YOUR ASSIGNMENT.
Across the listing below, how many lines include the word "none"? The answer is that number, with nothing added.

SOURCE DATA.
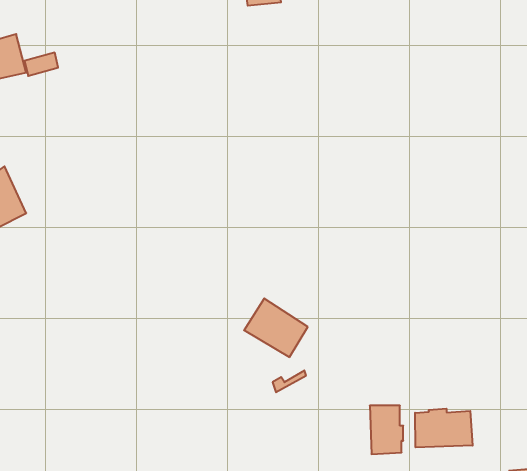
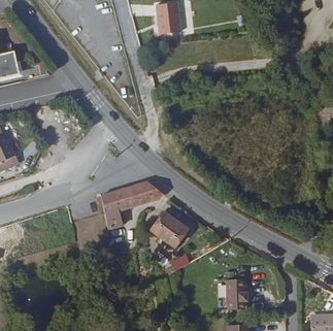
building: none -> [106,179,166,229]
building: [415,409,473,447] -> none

--

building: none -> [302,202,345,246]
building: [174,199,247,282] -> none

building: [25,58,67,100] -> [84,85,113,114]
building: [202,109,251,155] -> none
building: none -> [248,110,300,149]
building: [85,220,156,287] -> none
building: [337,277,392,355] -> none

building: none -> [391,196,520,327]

...

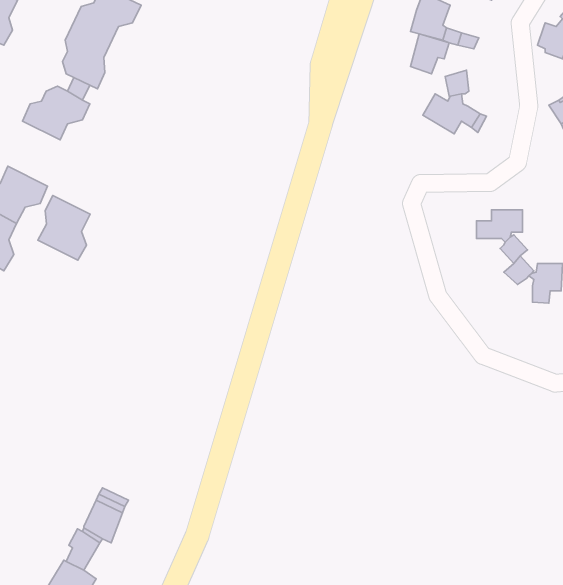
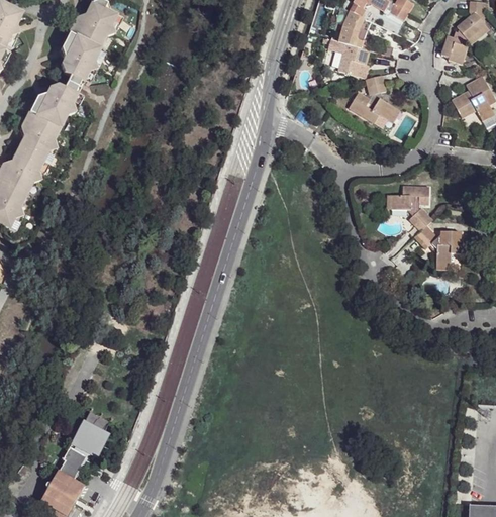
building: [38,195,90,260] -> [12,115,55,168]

ANSWER SPACE.
9